PROVIDED RECORDS:
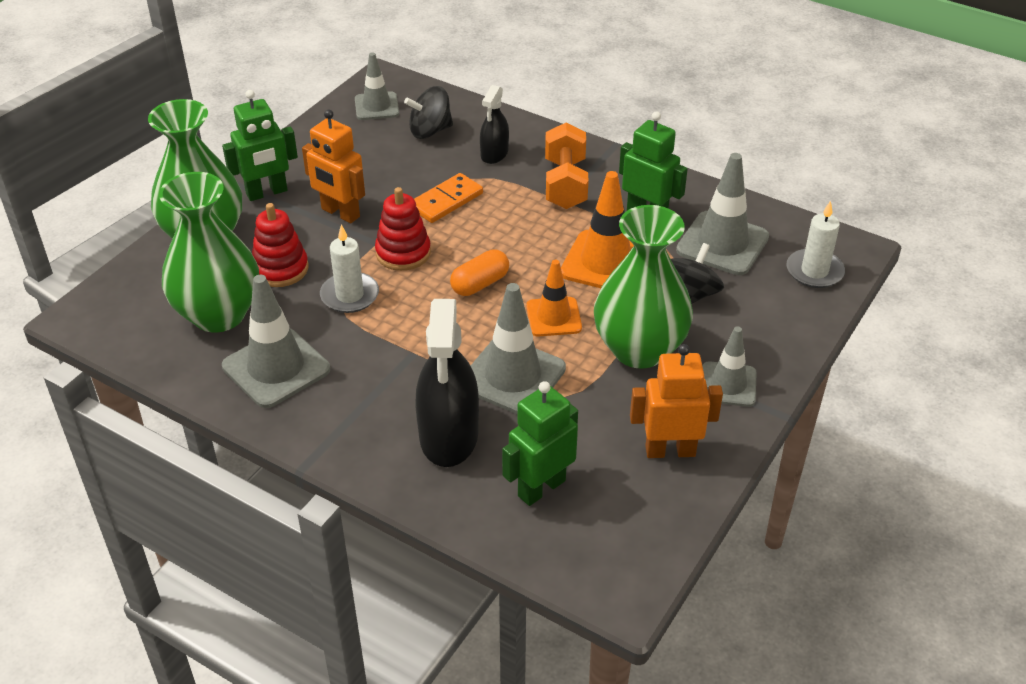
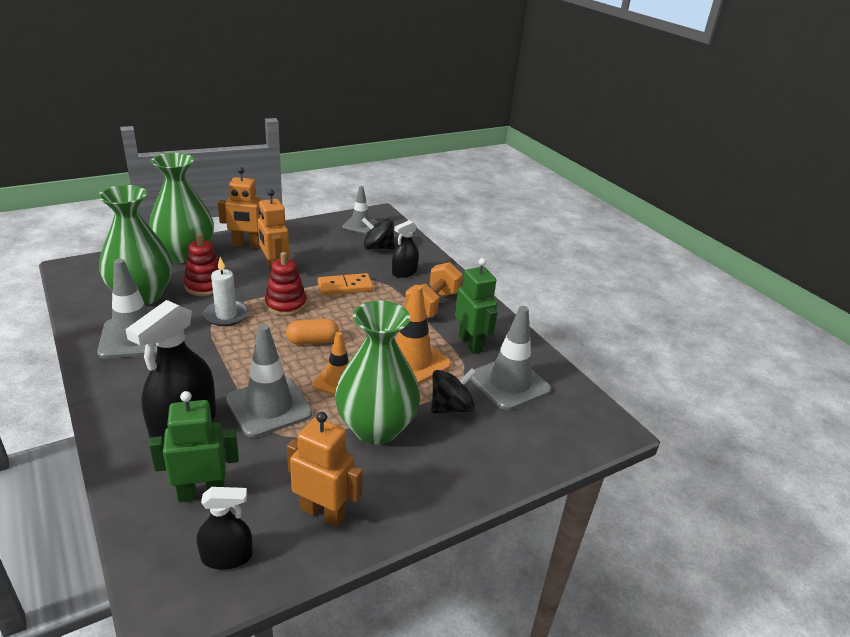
camera: 25 degrees right, 10 degrees down
green robot [222,90,298,201] -> orange robot [218,167,262,248]
grey traffic cone [703,326,757,407] -> none
white candle [786,200,845,288] -> none
none -> black spray bottle [197,487,253,570]

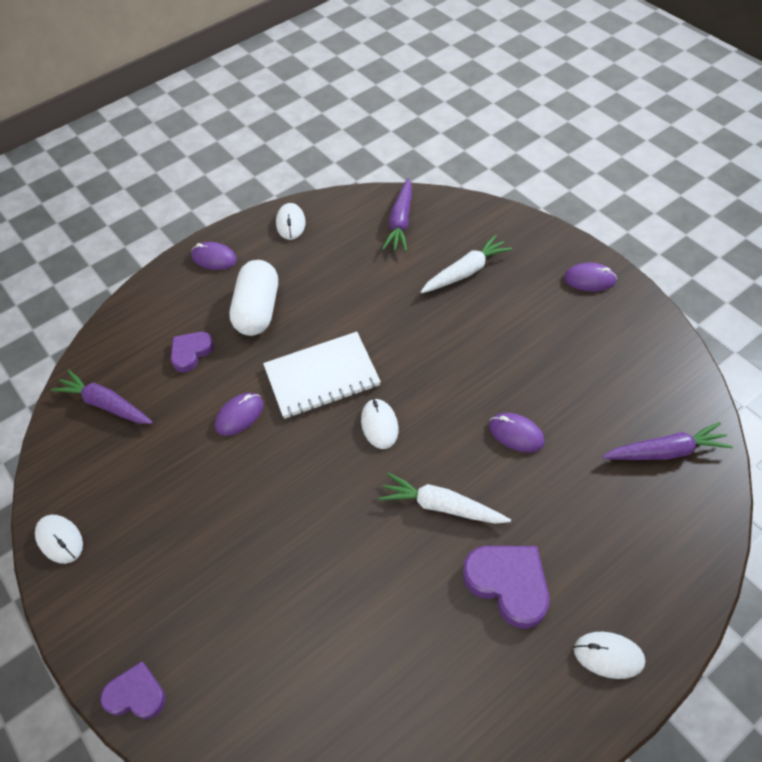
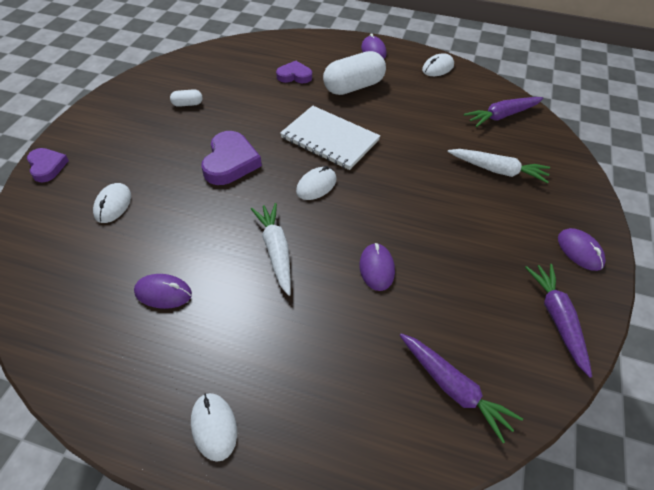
camera: 50 degrees right, 5 degrees down
white mouse [35,515,83,564] -> white mouse moved to [93,183,131,223]
purple carrot [51,370,153,424] -> purple carrot moved to [525,264,592,378]
purple mouse [215,393,264,436] -> purple mouse moved to [134,274,192,309]
purple heart [463,546,549,629] -> purple heart moved to [201,131,262,185]
none -> white capsule [170,89,203,107]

WHAT IS REQUIRED: Show a copy of each line from the records above in which the string "mouse" occurs.

COMPLETED EXERCISE:
white mouse [35,515,83,564] -> white mouse moved to [93,183,131,223]
purple mouse [215,393,264,436] -> purple mouse moved to [134,274,192,309]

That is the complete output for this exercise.